[Scene change data]
============
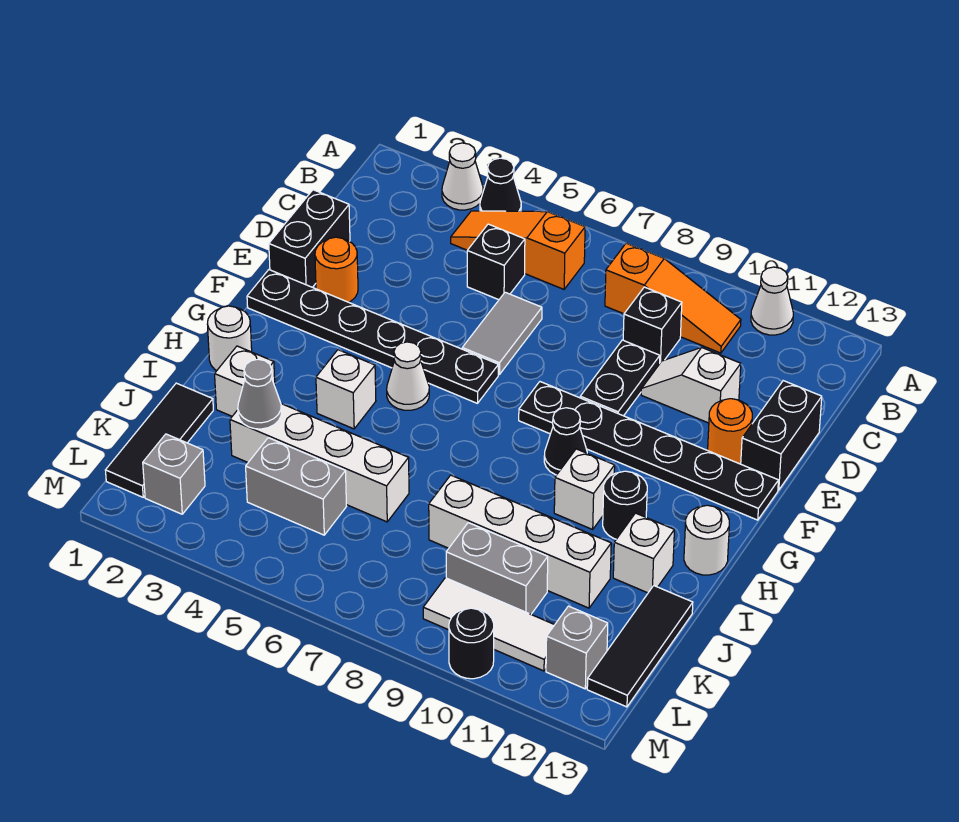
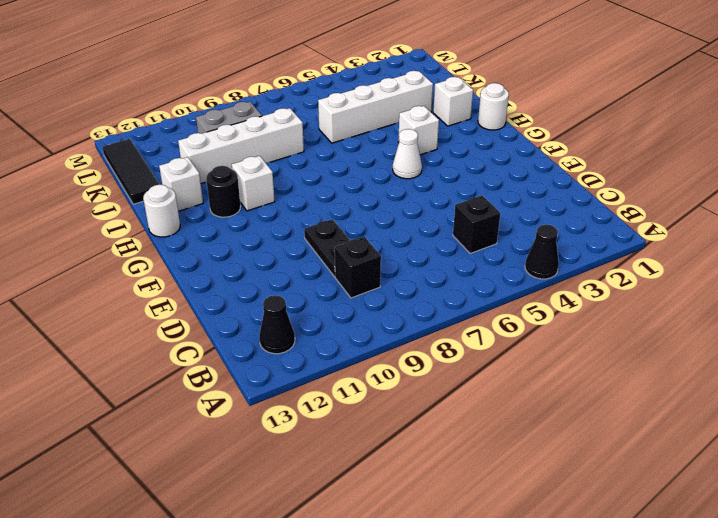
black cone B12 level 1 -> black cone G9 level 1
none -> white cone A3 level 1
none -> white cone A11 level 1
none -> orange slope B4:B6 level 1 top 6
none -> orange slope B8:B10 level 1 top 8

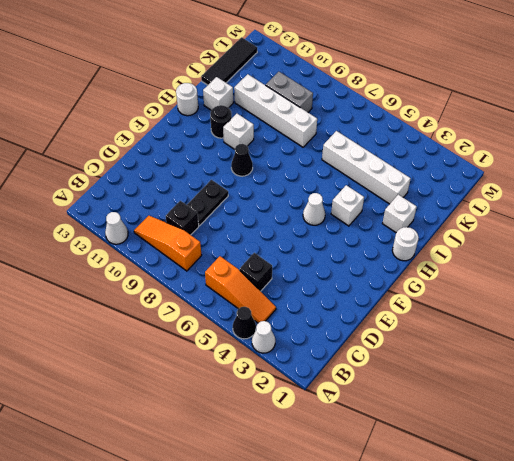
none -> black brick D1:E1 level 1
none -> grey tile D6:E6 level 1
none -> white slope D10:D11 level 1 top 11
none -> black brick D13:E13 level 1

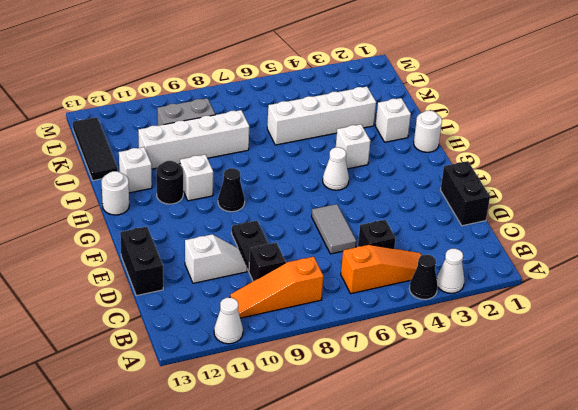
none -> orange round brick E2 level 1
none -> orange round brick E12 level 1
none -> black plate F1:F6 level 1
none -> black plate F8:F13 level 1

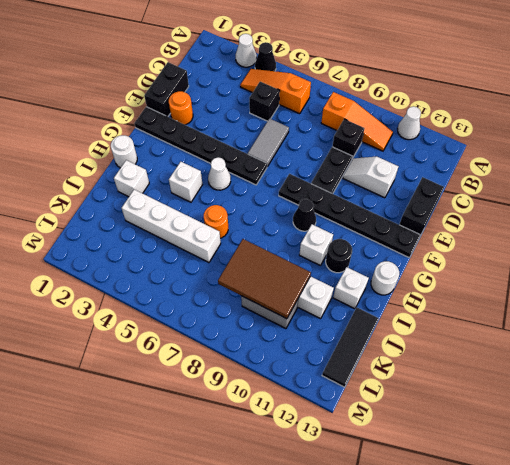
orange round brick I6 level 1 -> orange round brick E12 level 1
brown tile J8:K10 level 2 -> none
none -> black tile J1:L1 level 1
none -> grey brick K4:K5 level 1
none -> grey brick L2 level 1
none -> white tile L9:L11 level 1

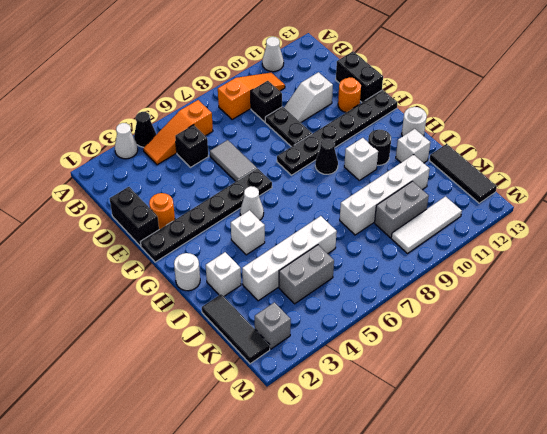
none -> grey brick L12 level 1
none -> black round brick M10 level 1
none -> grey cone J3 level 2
============
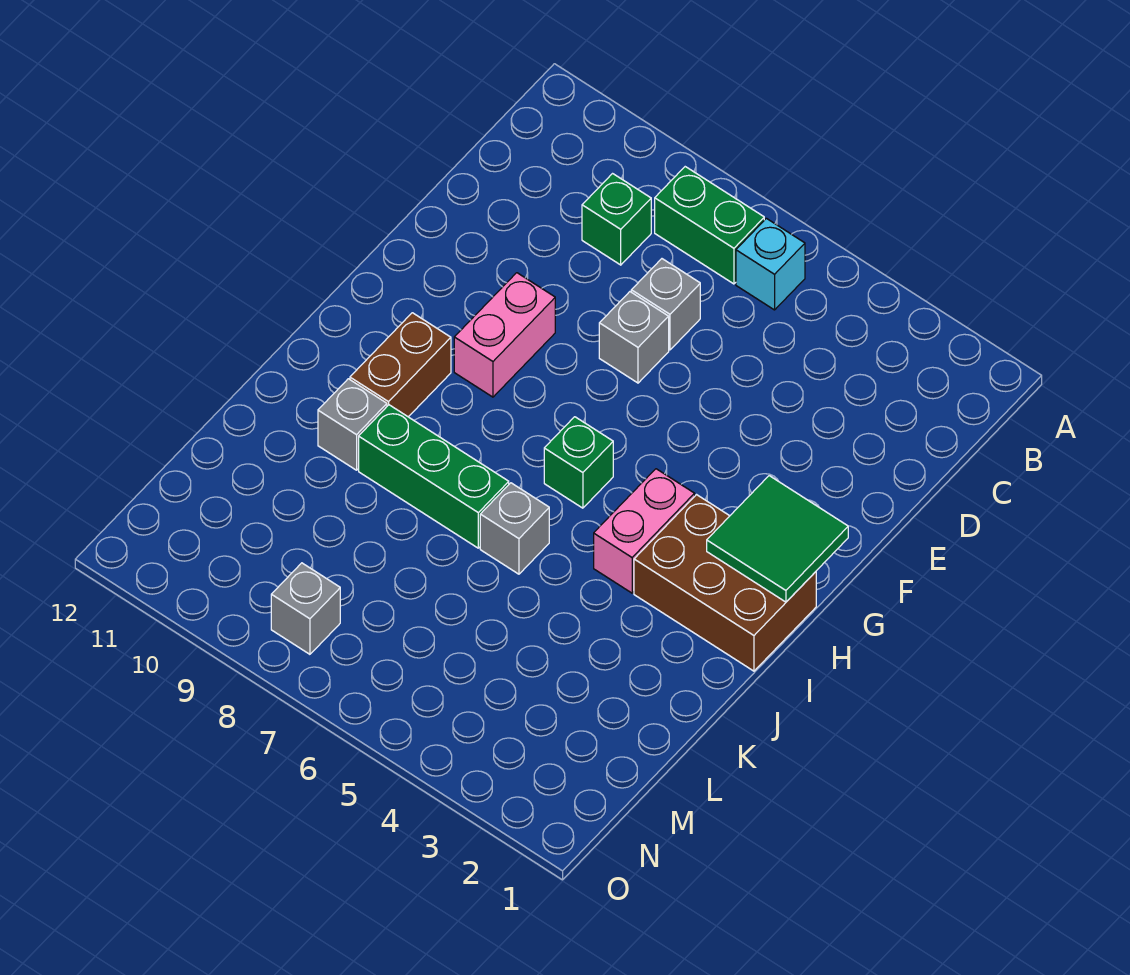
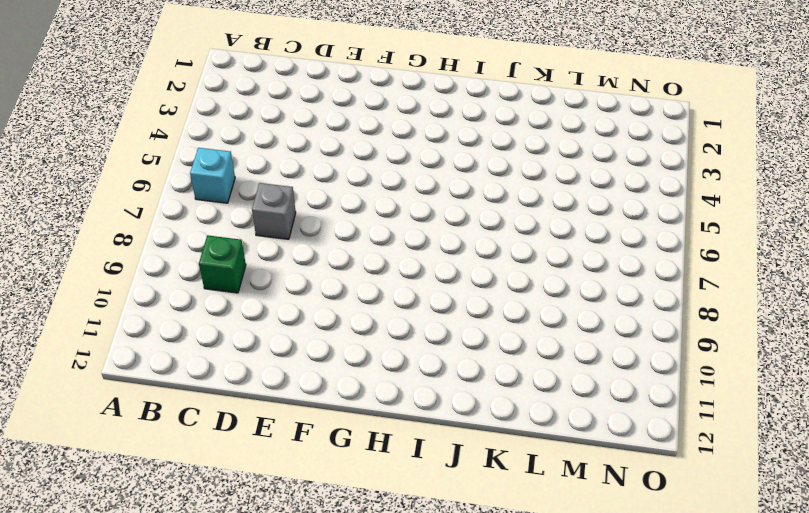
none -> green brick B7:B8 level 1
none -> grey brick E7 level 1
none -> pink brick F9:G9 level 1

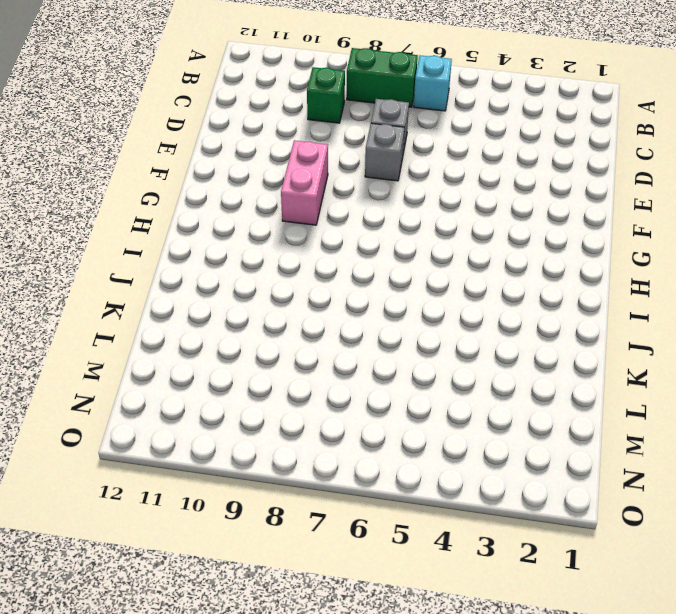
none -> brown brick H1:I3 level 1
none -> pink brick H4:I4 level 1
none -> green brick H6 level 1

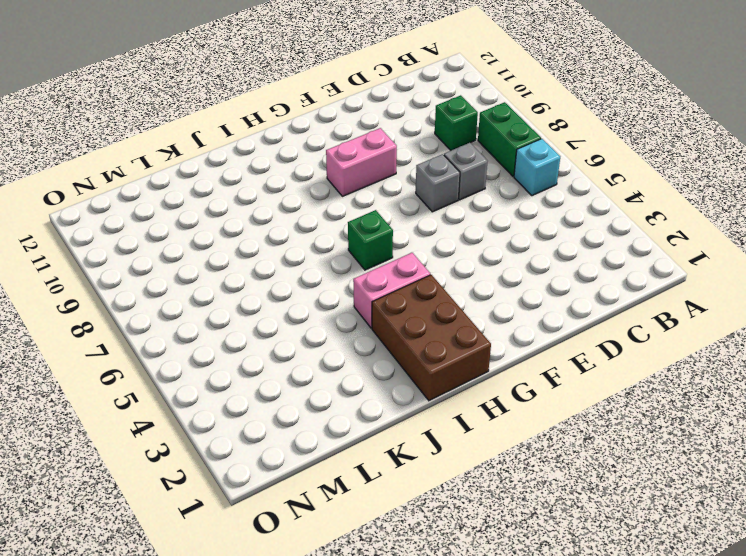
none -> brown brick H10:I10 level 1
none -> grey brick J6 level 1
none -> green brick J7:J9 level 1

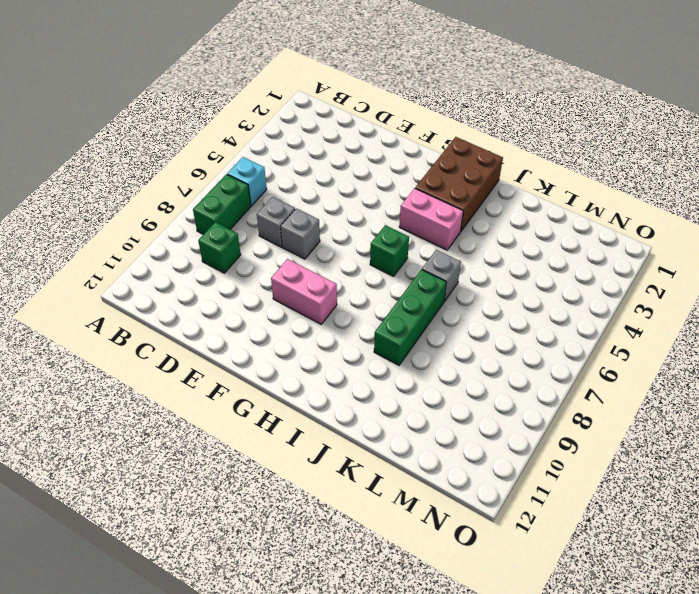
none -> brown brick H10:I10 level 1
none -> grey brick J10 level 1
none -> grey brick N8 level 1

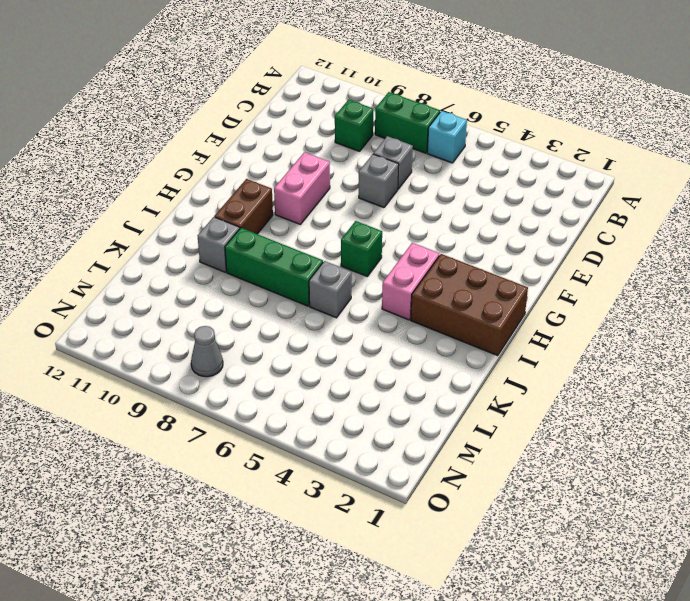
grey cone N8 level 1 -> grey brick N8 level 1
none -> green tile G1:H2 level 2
============
In the data above, find the line containing "none -> grey brick N8 level 1" and the line containing "none -> green tile G1:H2 level 2". Copy exactly the stretch from the first through the second, both included, leaving out any picture.

none -> grey brick N8 level 1

grey cone N8 level 1 -> grey brick N8 level 1
none -> green tile G1:H2 level 2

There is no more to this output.